WHAT NEEDS TO BE DONE: Without including any images, please transcribe all the lines below exactly.
---+---
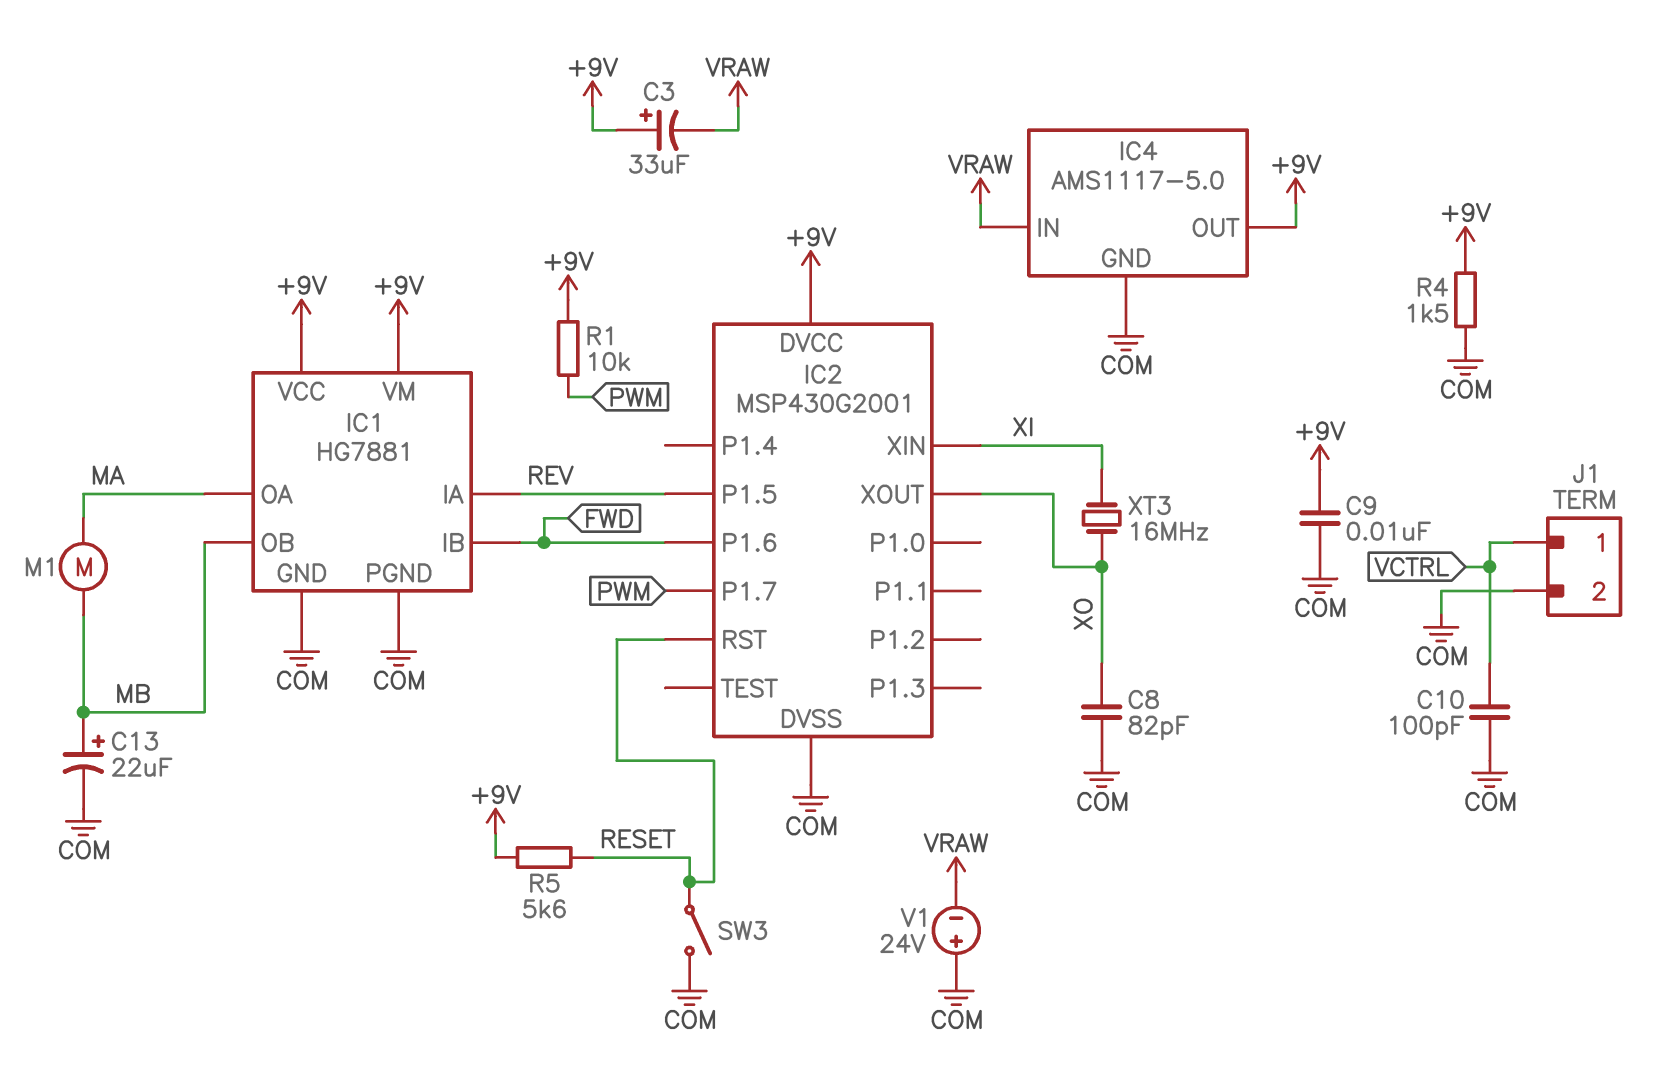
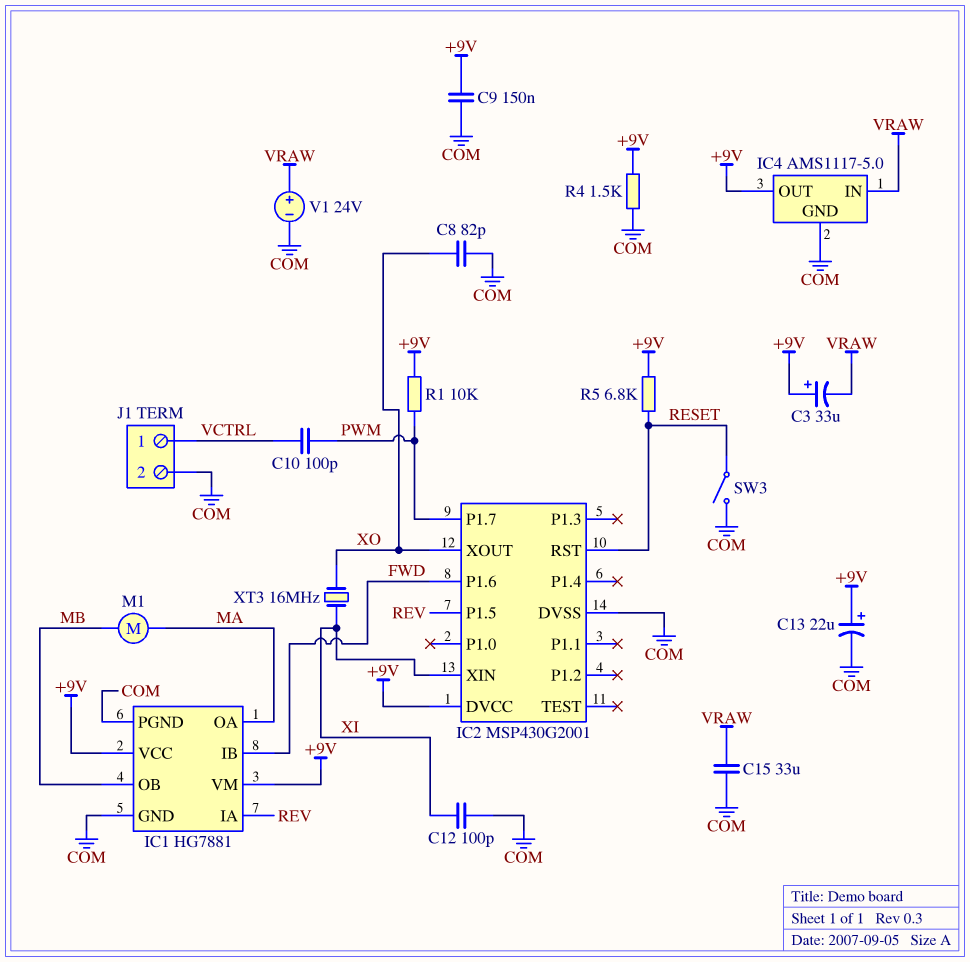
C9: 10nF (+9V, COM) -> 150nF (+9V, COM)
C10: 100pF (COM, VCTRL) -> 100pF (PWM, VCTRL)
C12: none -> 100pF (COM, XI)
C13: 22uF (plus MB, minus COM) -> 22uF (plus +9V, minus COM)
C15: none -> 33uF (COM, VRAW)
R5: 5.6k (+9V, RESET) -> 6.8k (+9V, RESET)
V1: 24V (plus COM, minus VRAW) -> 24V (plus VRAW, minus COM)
---+---
ANSWER SECTION:
C9: 10nF (+9V, COM) -> 150nF (+9V, COM)
C10: 100pF (COM, VCTRL) -> 100pF (PWM, VCTRL)
C12: none -> 100pF (COM, XI)
C13: 22uF (plus MB, minus COM) -> 22uF (plus +9V, minus COM)
C15: none -> 33uF (COM, VRAW)
R5: 5.6k (+9V, RESET) -> 6.8k (+9V, RESET)
V1: 24V (plus COM, minus VRAW) -> 24V (plus VRAW, minus COM)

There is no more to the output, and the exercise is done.